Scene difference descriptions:
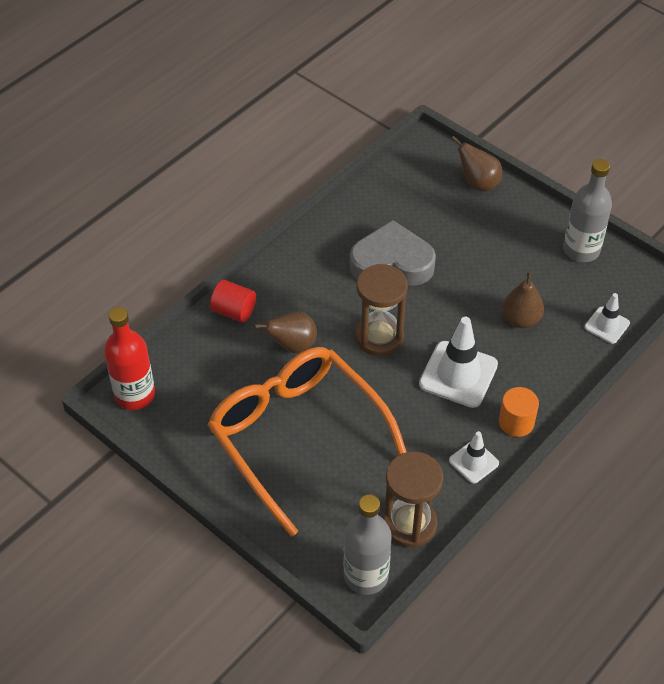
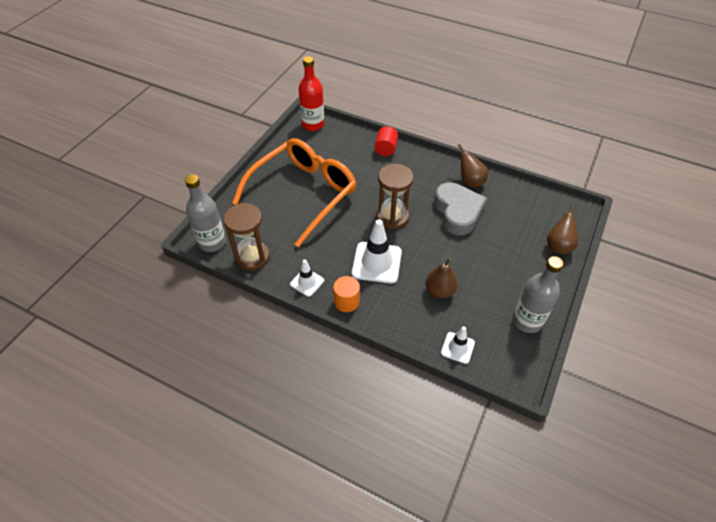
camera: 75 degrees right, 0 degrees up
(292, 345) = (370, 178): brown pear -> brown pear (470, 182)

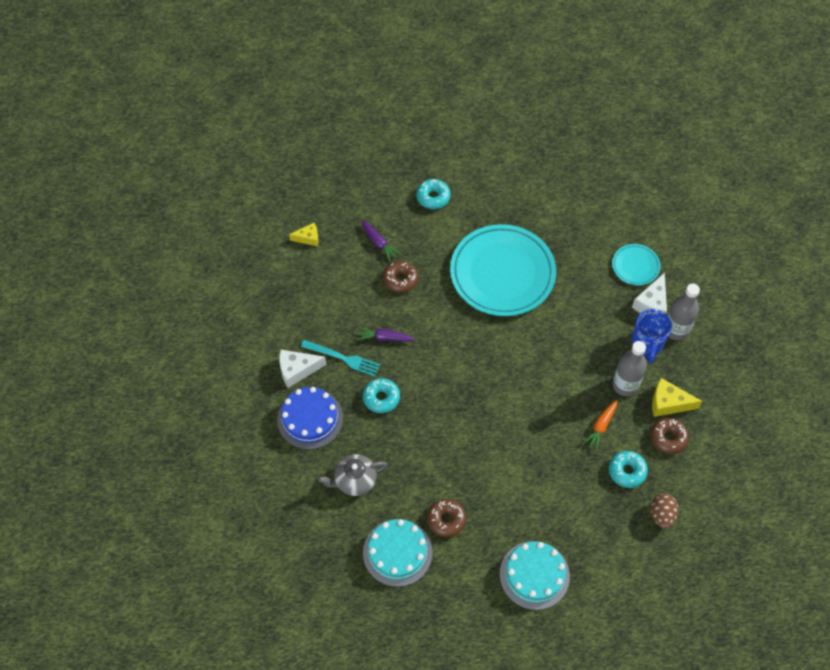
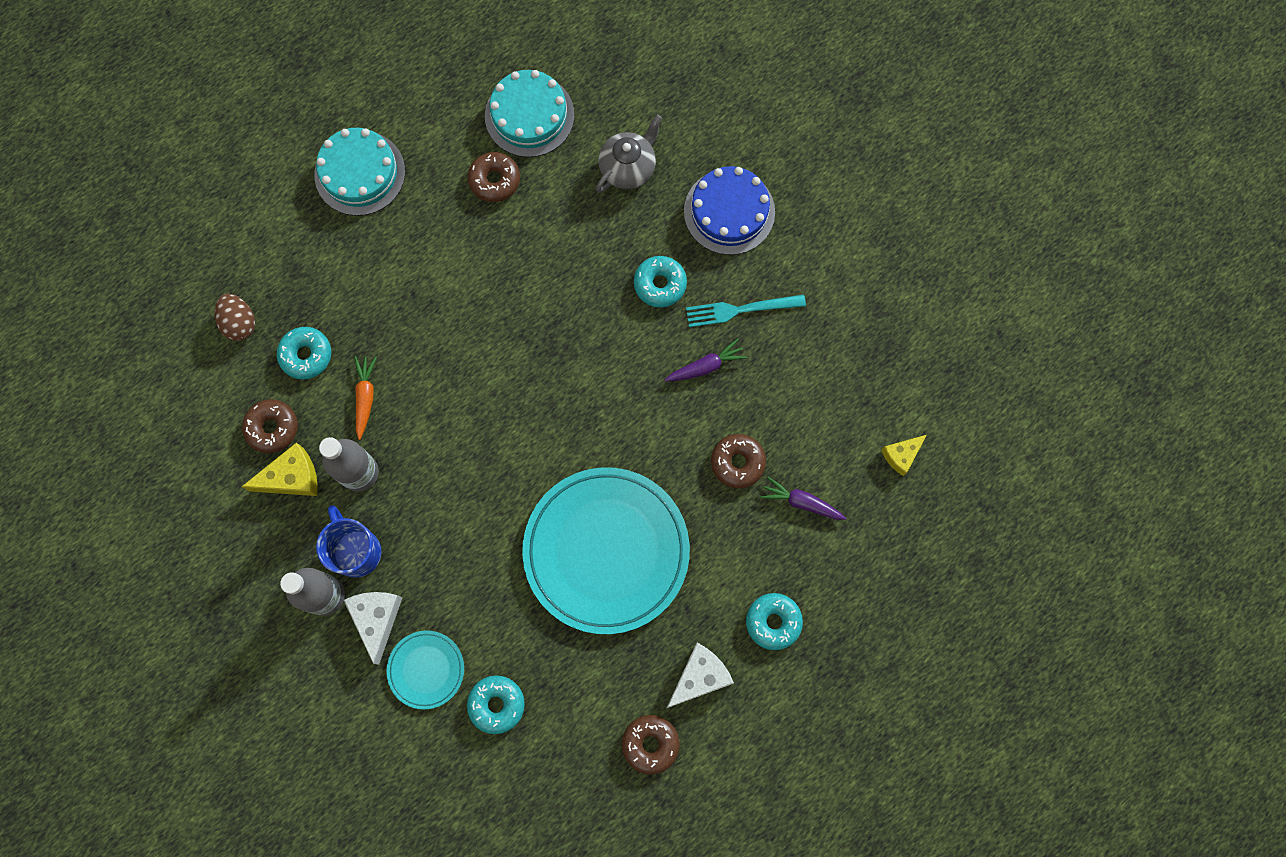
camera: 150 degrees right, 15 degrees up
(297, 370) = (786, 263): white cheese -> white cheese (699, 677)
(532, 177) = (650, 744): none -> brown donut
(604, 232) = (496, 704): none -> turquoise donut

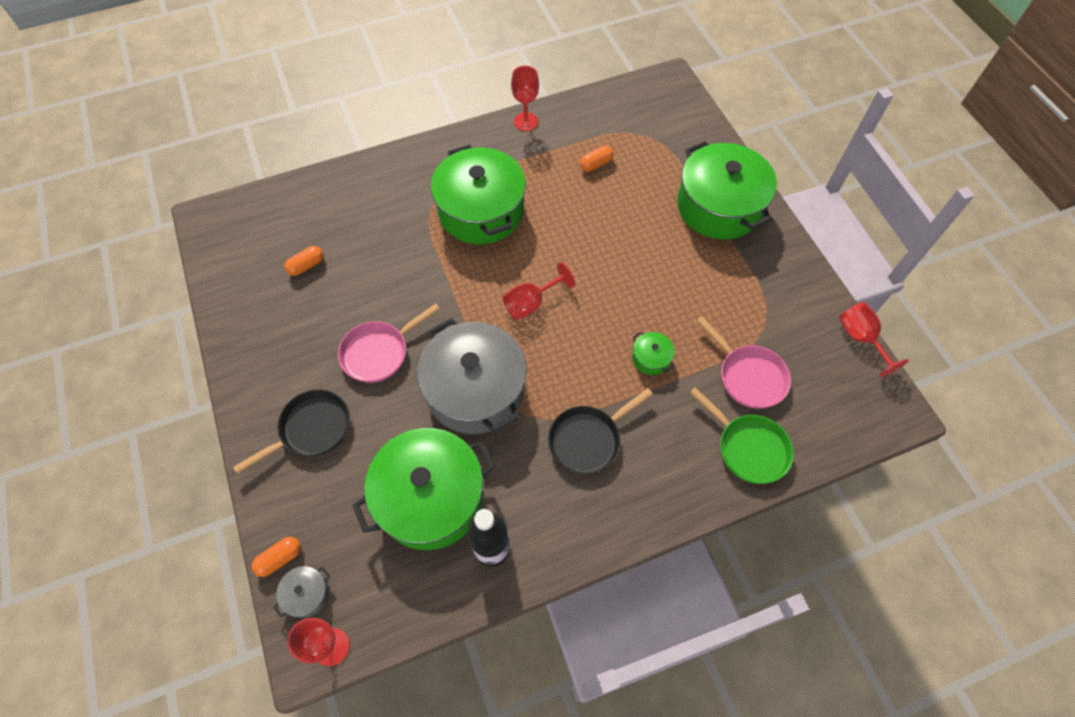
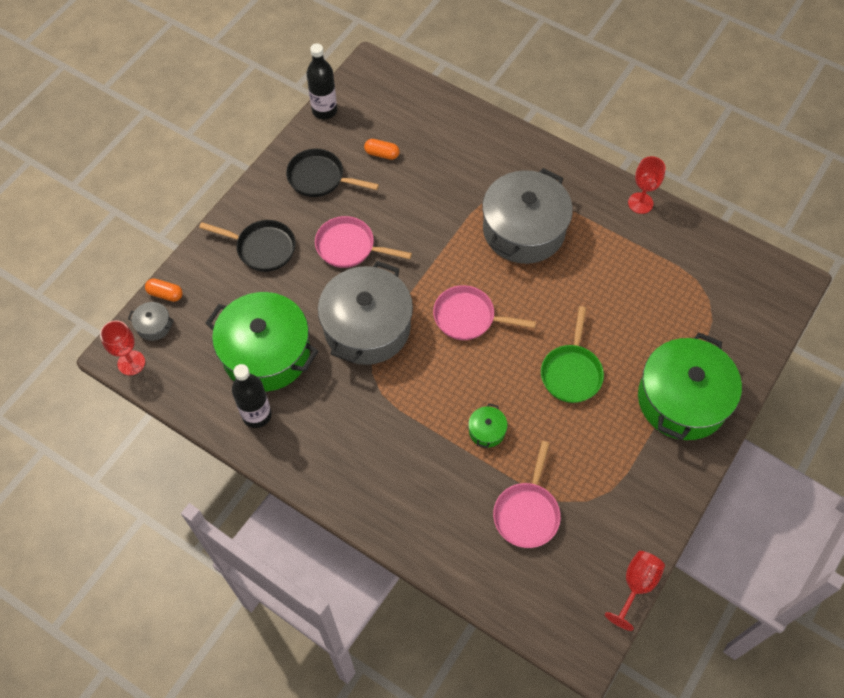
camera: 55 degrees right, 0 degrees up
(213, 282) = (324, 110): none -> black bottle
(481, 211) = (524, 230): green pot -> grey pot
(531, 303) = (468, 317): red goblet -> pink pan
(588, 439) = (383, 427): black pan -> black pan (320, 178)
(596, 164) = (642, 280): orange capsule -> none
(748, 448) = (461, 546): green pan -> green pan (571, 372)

Task goal → Could you reproduce exactly, and only, the lines from the start of the records through the line containing "(604, 232) = (496, 704): none", leaving out the pictures?

Your solution →
camera: 75 degrees right, 0 degrees up
(292, 345) = (370, 178): brown pear -> brown pear (470, 182)

camera: 150 degrees right, 15 degrees up
(297, 370) = (786, 263): white cheese -> white cheese (699, 677)
(532, 177) = (650, 744): none -> brown donut
(604, 232) = (496, 704): none -> turquoise donut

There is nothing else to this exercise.